*** PROVIDED INFORMATION ***
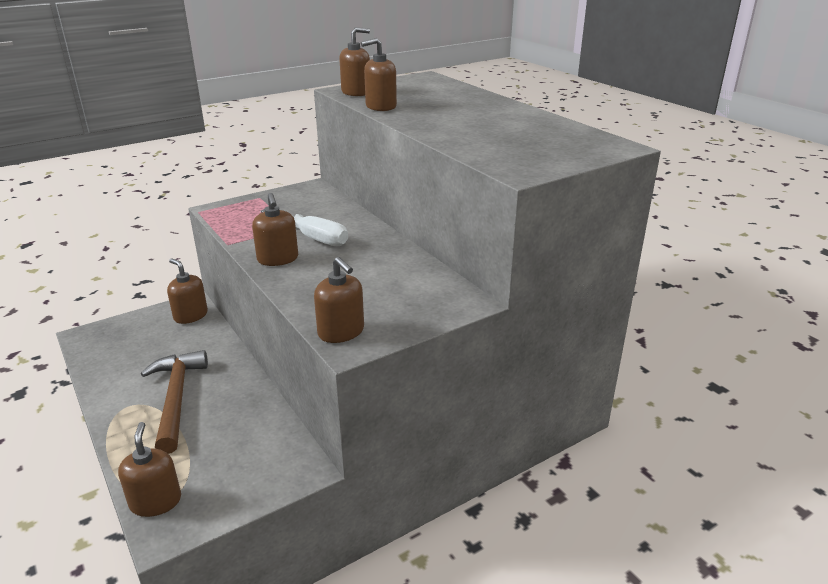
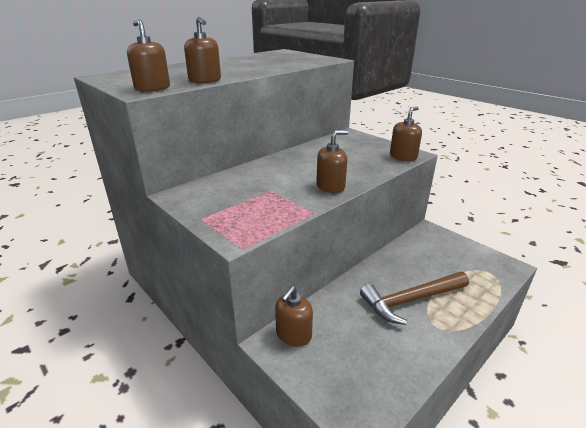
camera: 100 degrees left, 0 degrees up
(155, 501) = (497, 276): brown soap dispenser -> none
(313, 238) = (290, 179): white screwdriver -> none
*** End of PROVIDED INFORMATION ***
*** PROVIDED INFORMATION ***
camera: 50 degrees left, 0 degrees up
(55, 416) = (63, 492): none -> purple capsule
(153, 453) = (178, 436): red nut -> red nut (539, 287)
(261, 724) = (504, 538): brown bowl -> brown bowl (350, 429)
*** End of PROVIDED INFORMATION ***
Copy down every line of the entries containing the word "left".

camera: 100 degrees left, 0 degrees up
camera: 50 degrees left, 0 degrees up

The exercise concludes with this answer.